─── Stored data

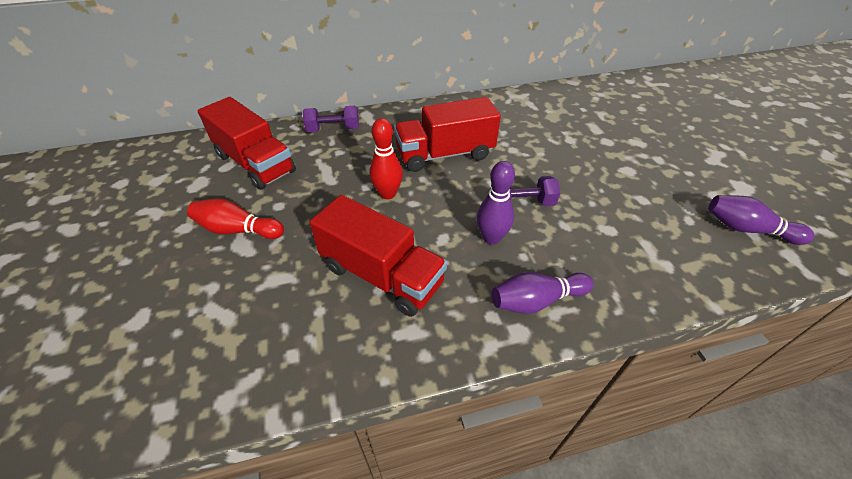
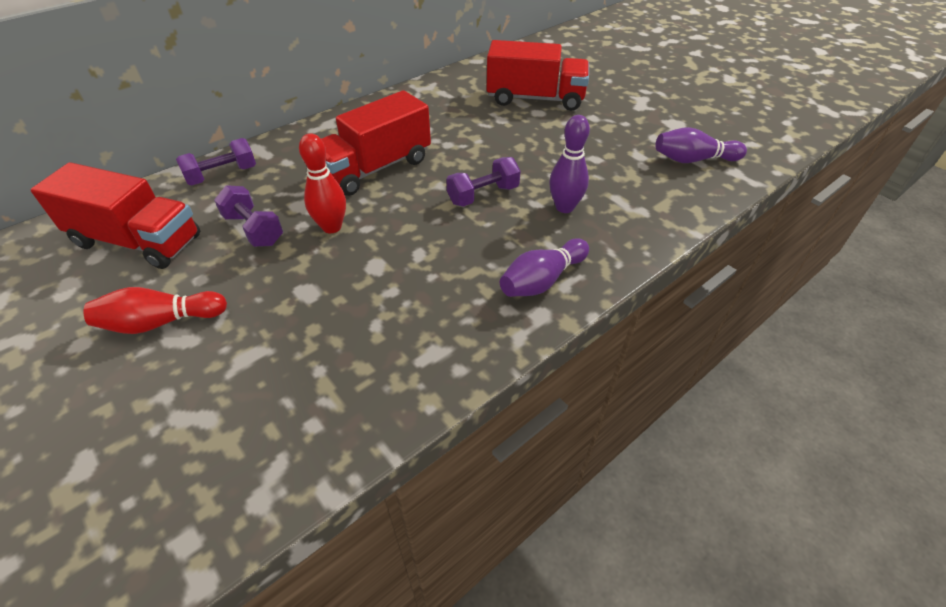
camera: 25 degrees left, 0 degrees up
red truck [309,195,447,317] -> red truck moved to [487,40,589,111]
purple bowling pin [477,161,515,245] -> purple bowling pin moved to [549,115,590,213]
none -> purple dumbbell [214,185,283,247]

──────

**What the task requires:**
State only how many lines in the material include "purple".

**Your solution:**
2